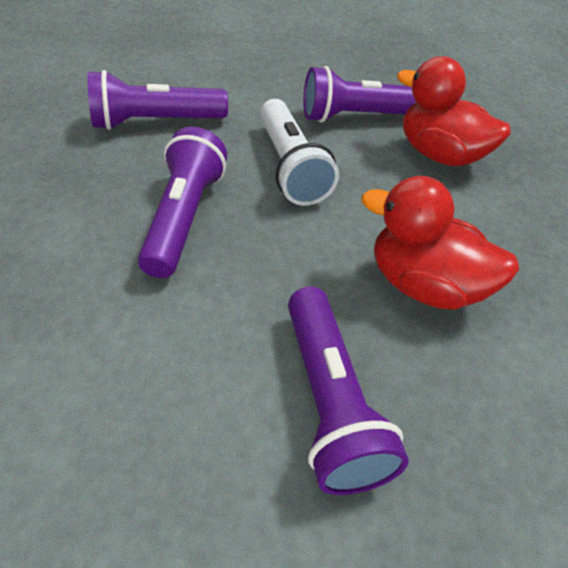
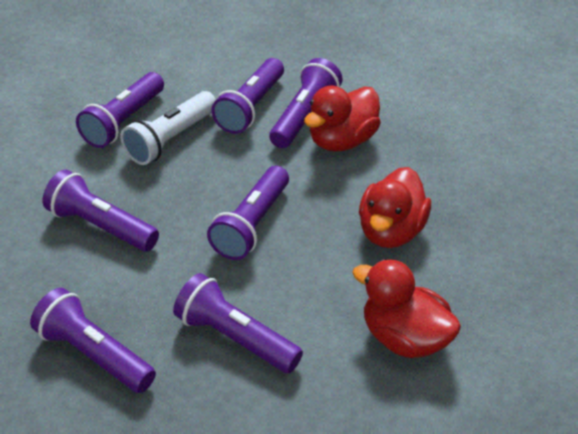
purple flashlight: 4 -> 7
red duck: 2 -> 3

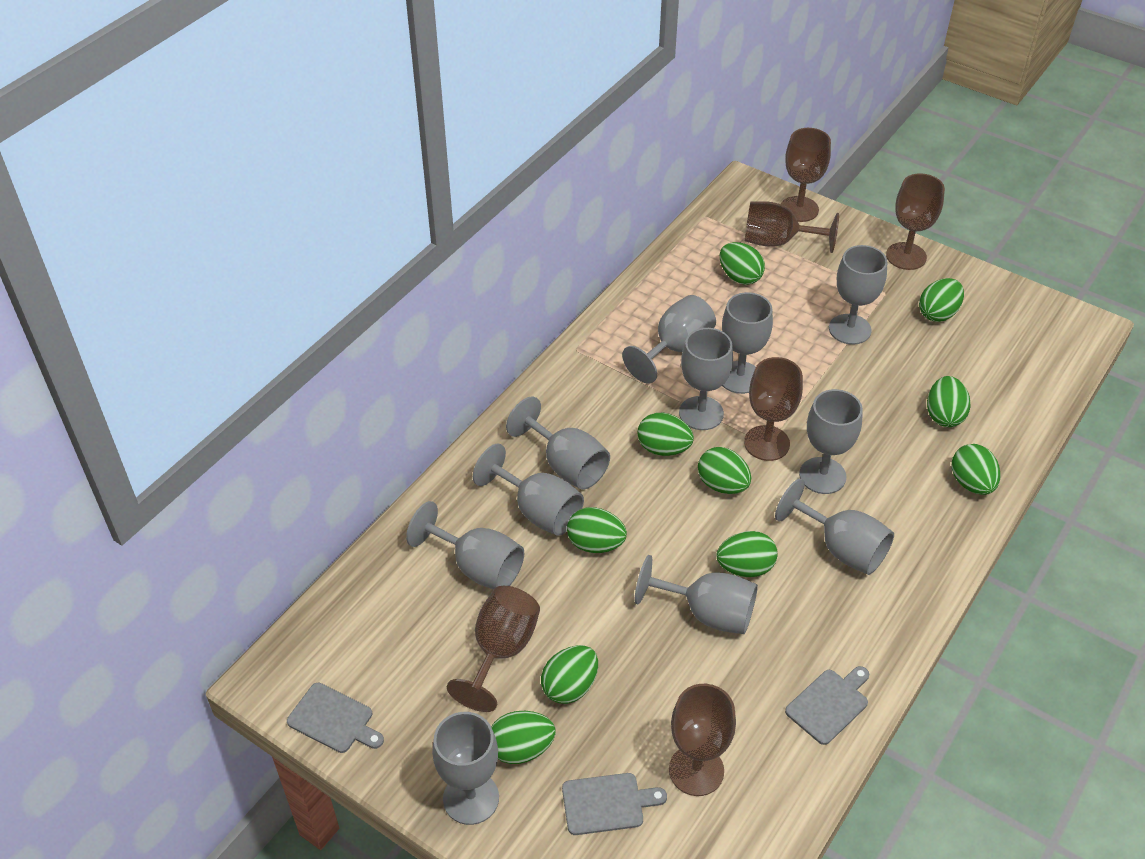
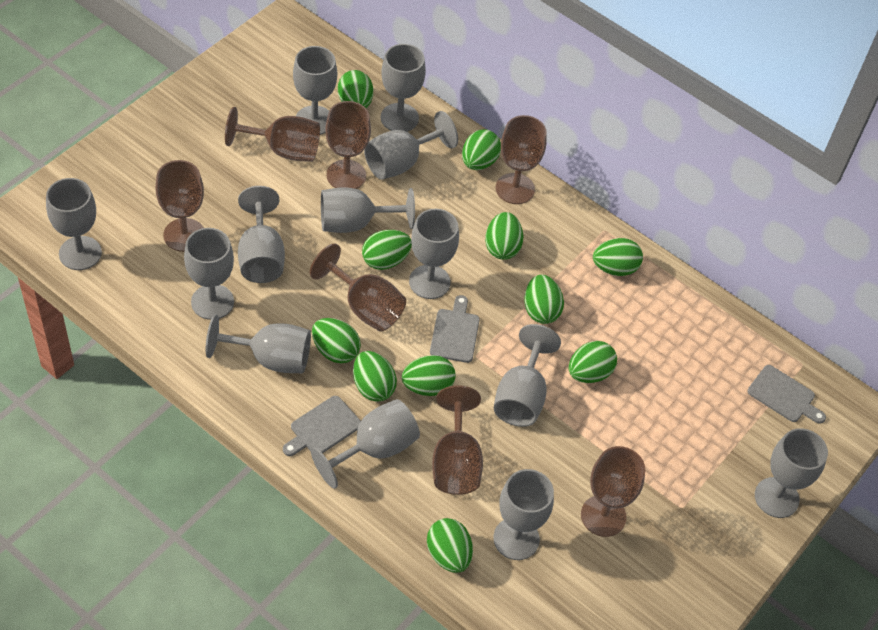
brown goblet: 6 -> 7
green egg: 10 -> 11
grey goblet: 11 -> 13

*-*-*

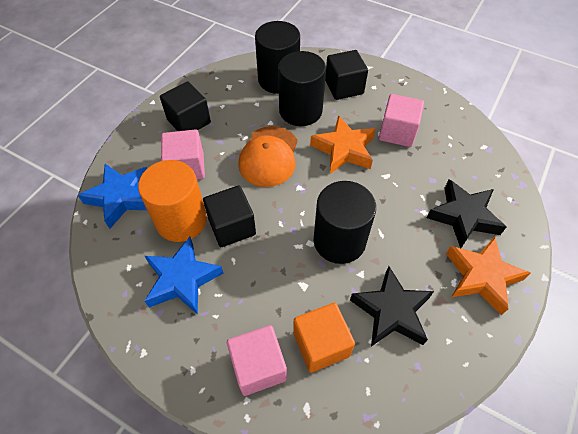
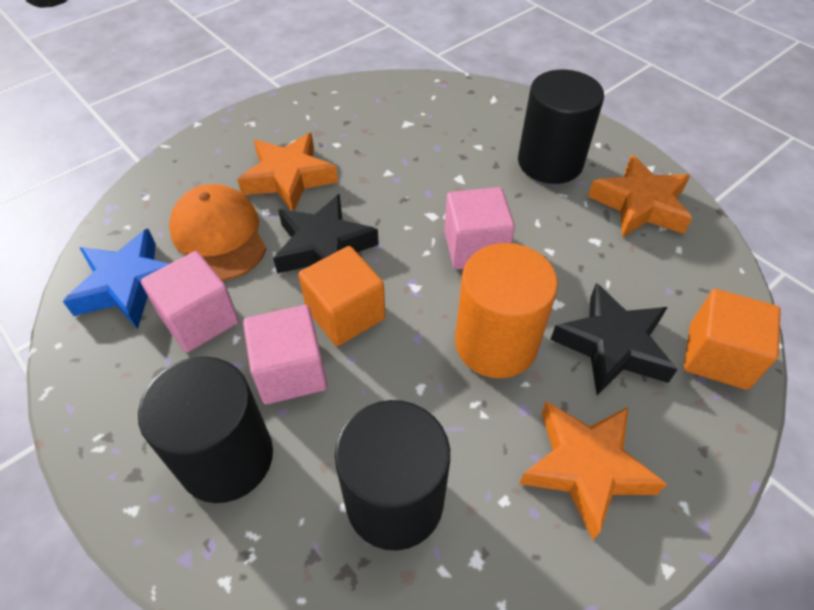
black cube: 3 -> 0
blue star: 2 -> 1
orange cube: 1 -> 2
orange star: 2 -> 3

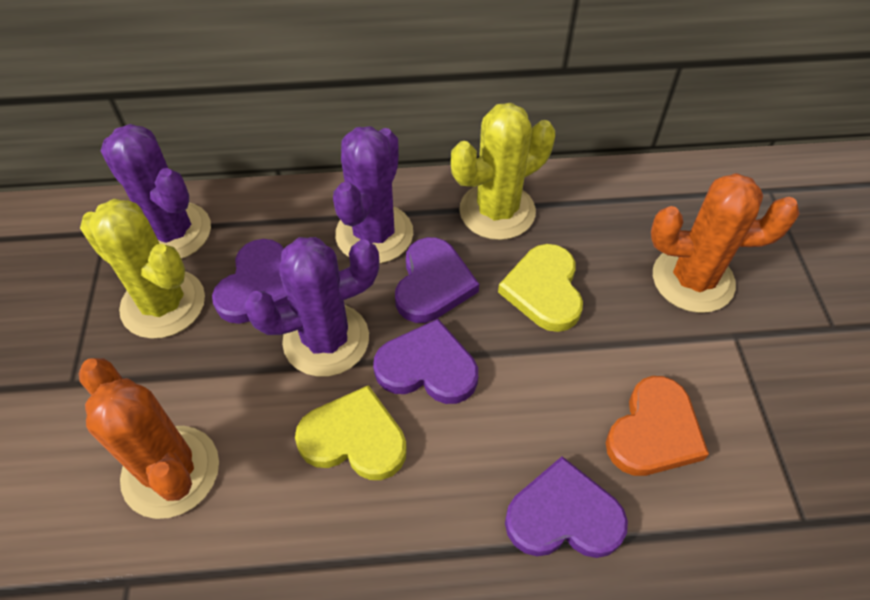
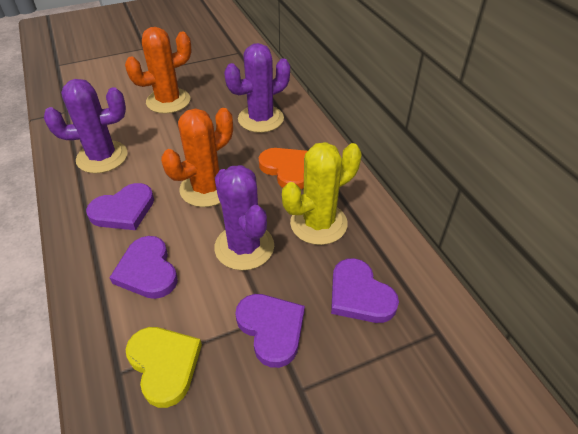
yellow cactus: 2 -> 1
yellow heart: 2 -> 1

*-*-*

* _What you need to do_
The response must repeat exactly the lines above from the one with "purple flashlight: 4 -> 7" through the one with "grey goblet: 11 -> 13", including both, and must contain no pictures and no other text.

* _Result of the task_
purple flashlight: 4 -> 7
red duck: 2 -> 3

brown goblet: 6 -> 7
green egg: 10 -> 11
grey goblet: 11 -> 13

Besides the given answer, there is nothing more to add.